Required action: Reproduce the listing below exactly, except for its pictures.

Data provided Block Start

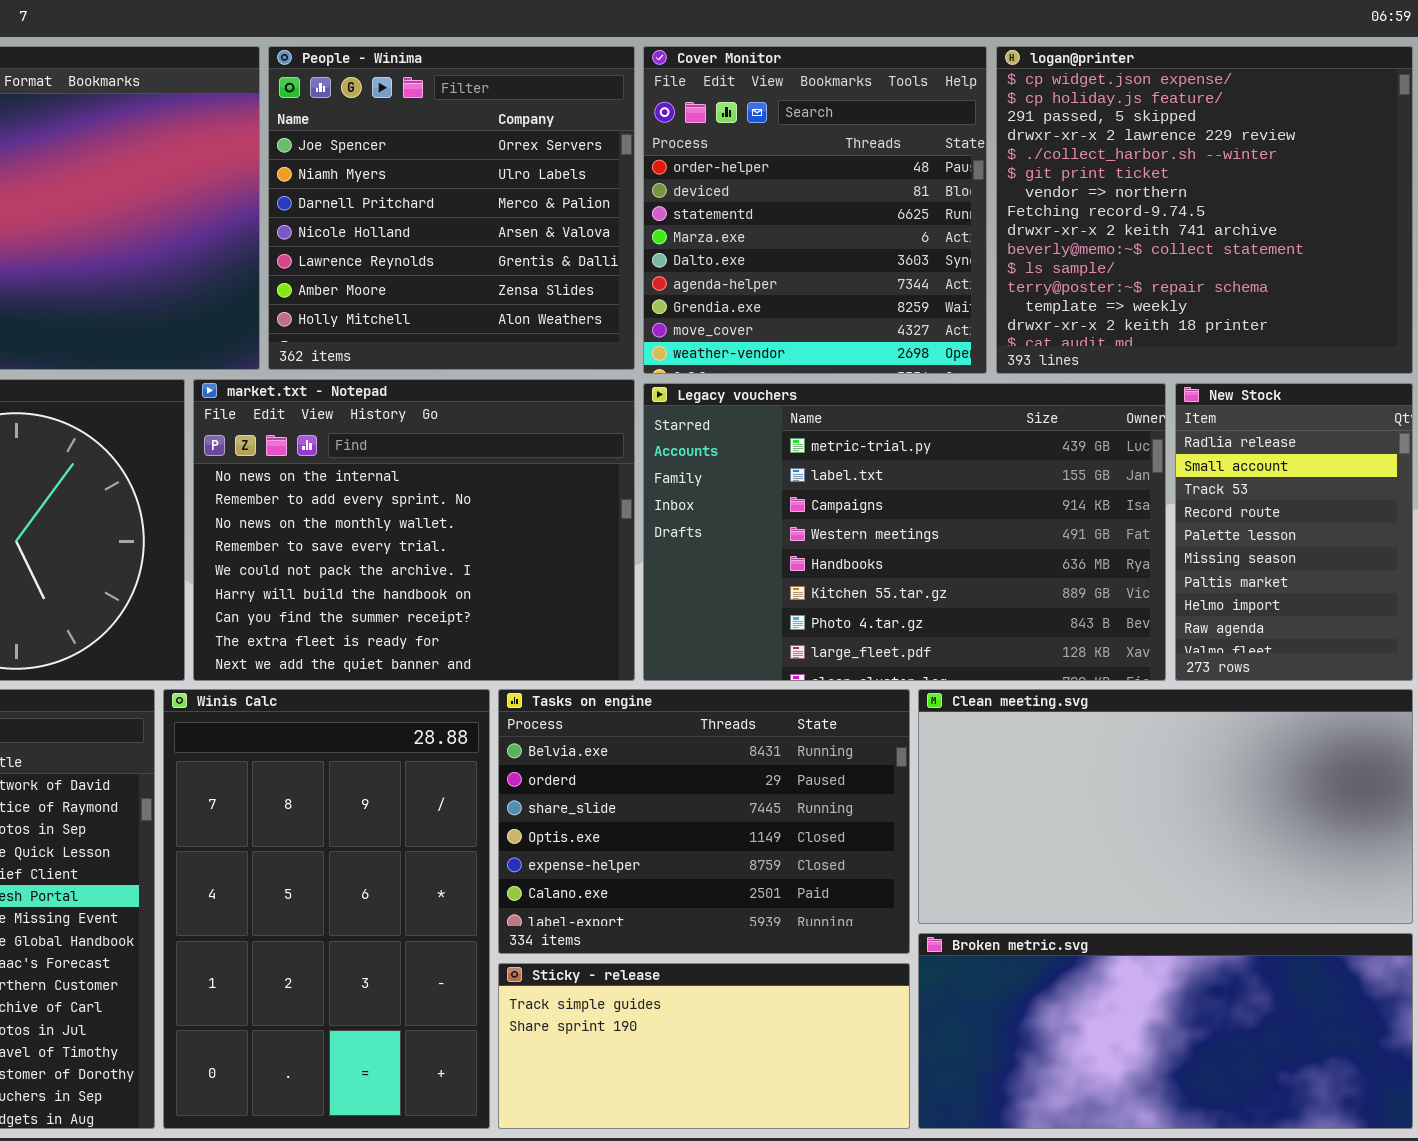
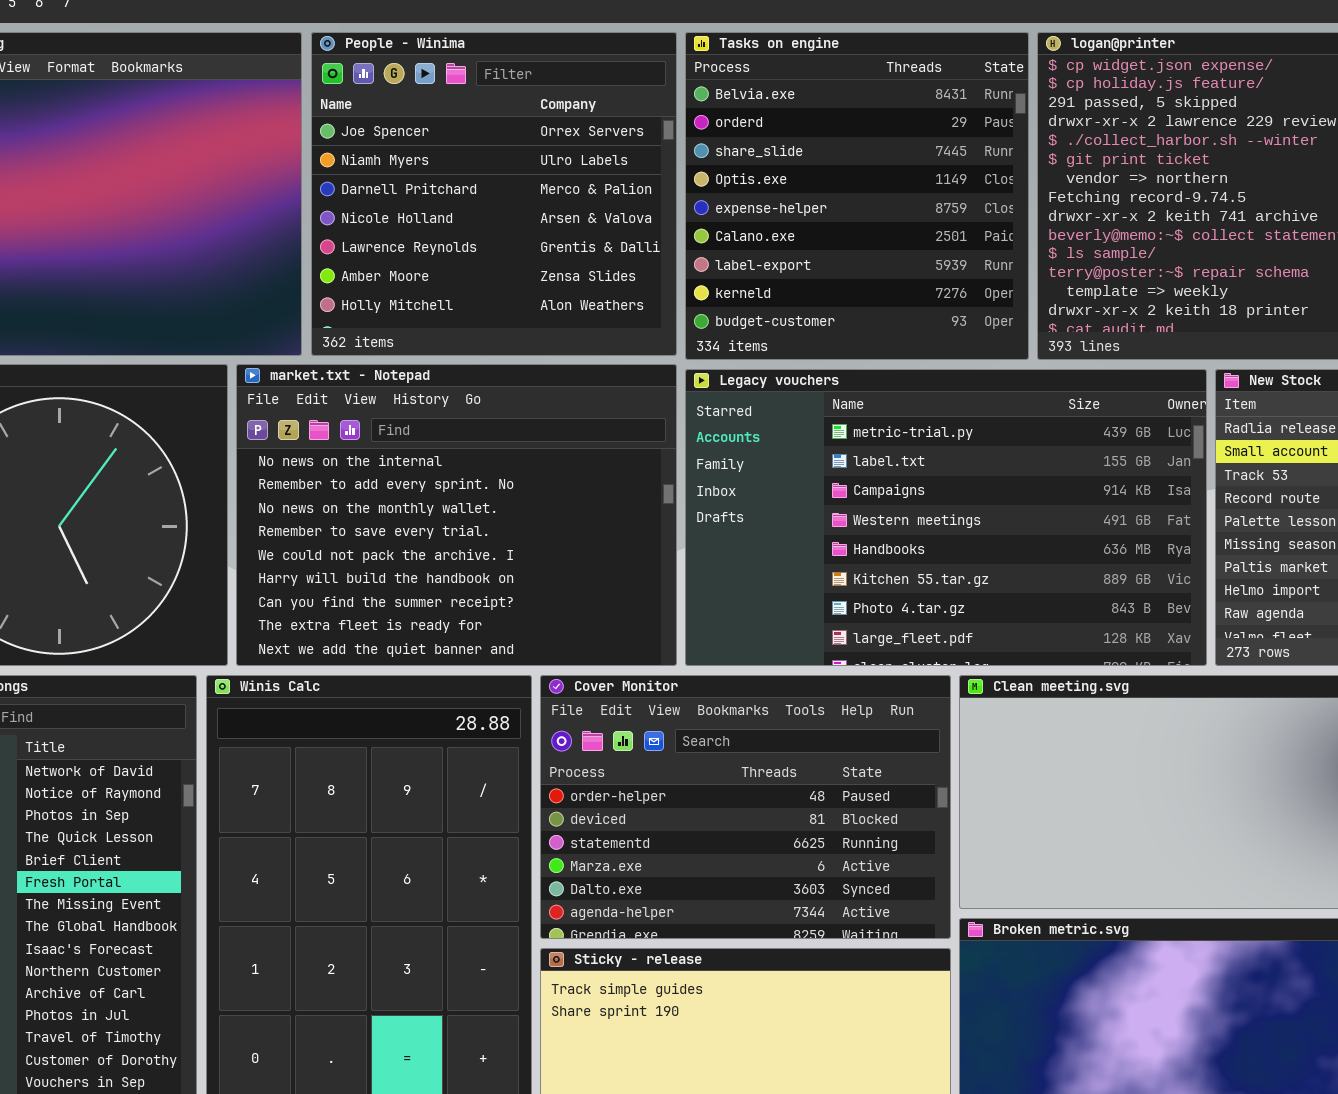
Cover Monitor: [643,46,987,374] -> [540,675,951,939], moved, resized
Tasks on engine: [498,689,910,954] -> [685,32,1029,360], moved, resized

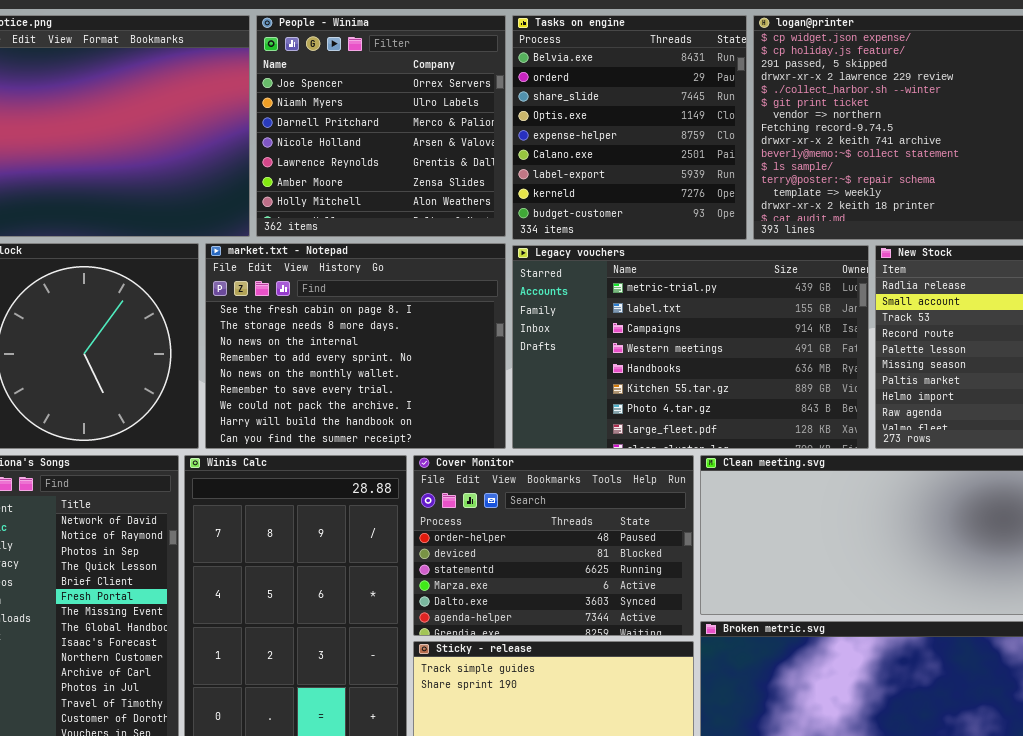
market.txt - Notepad: [236,364,677,666] -> [205,243,506,449], scrolled up 2 rows

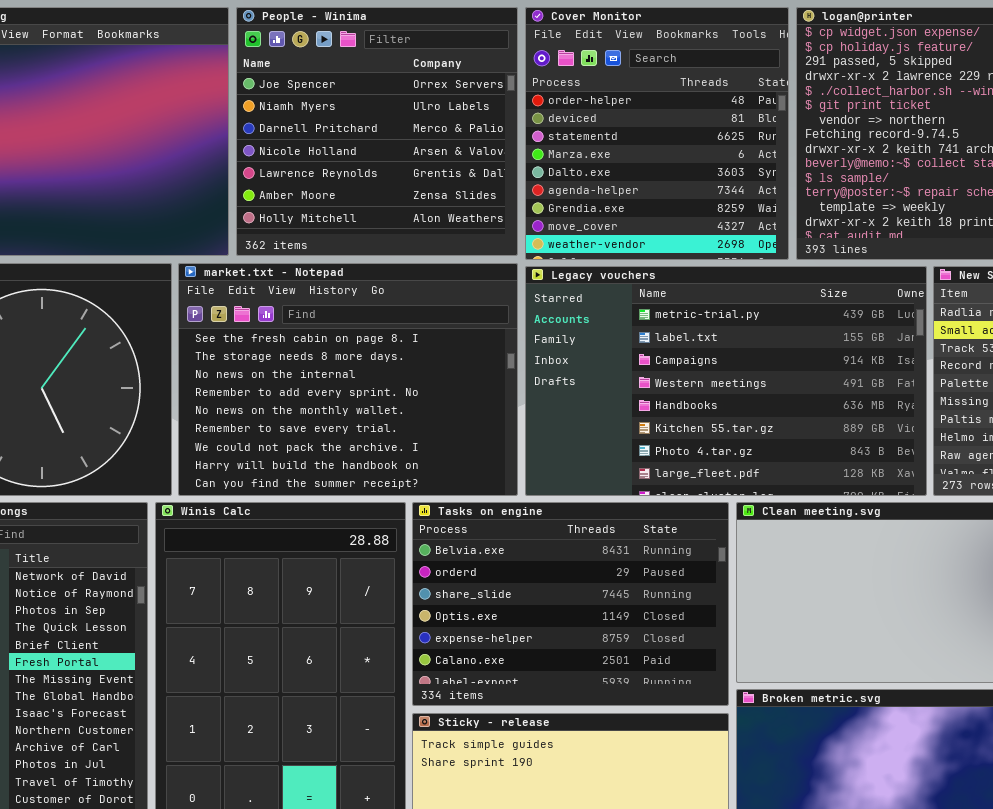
Tasks on engine: [512,15,747,240] -> [412,502,729,706], moved, resized
Cover Monitor: [413,455,694,636] -> [525,7,789,260], moved, resized

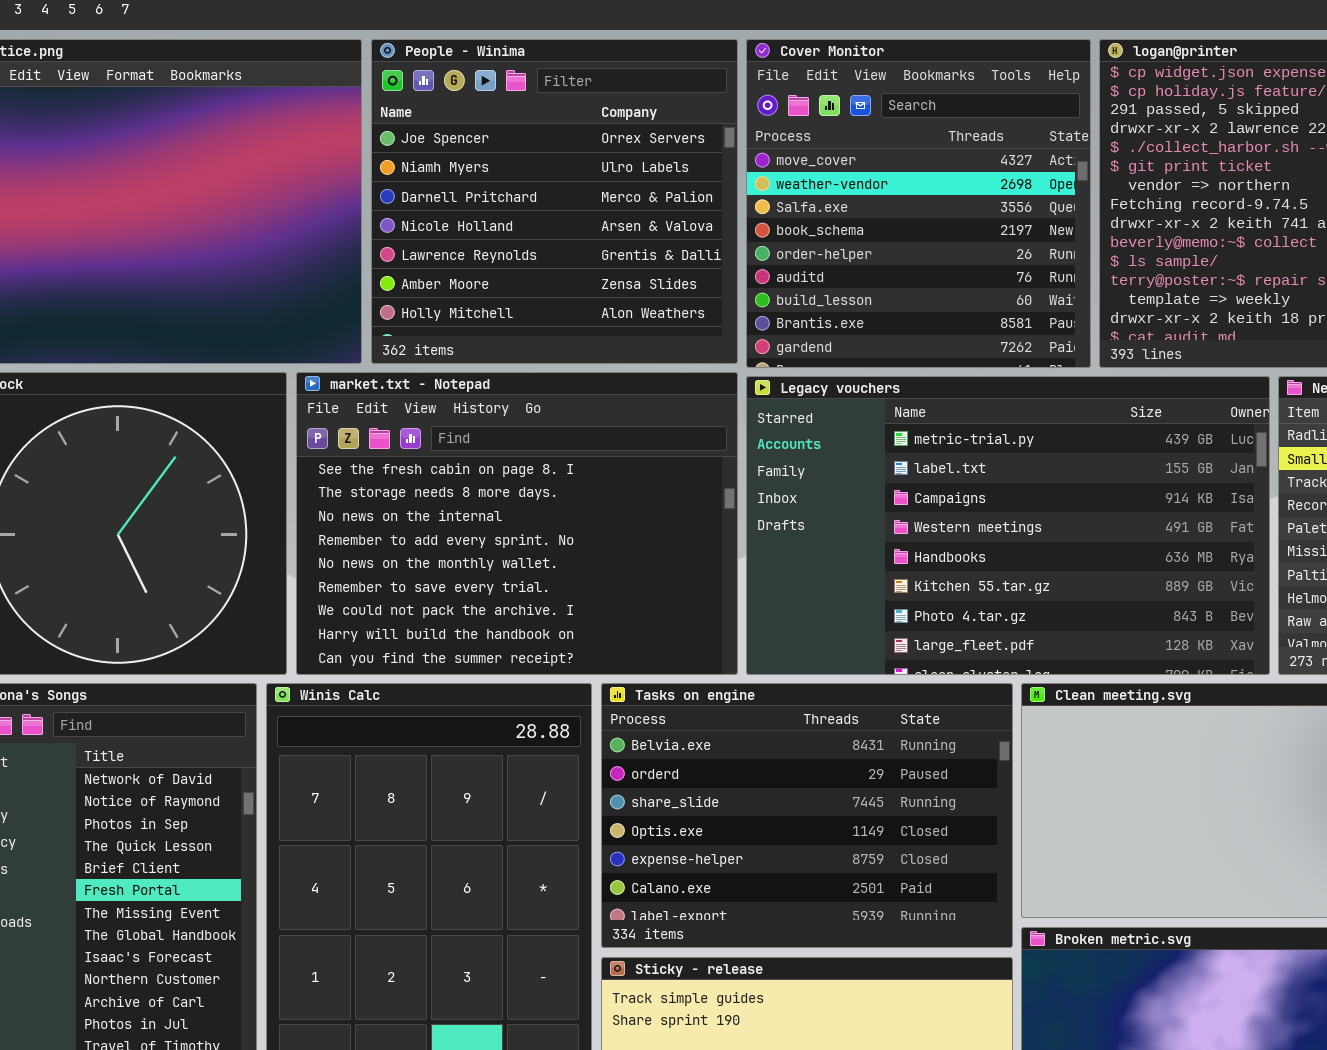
Cover Monitor: [525,7,789,260] -> [746,39,1091,368], scrolled down 7 rows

Data provided Block End

Exercise result:
Cover Monitor: [643,46,987,374] -> [540,675,951,939], moved, resized
Tasks on engine: [498,689,910,954] -> [685,32,1029,360], moved, resized

market.txt - Notepad: [236,364,677,666] -> [205,243,506,449], scrolled up 2 rows

Tasks on engine: [512,15,747,240] -> [412,502,729,706], moved, resized
Cover Monitor: [413,455,694,636] -> [525,7,789,260], moved, resized

Cover Monitor: [525,7,789,260] -> [746,39,1091,368], scrolled down 7 rows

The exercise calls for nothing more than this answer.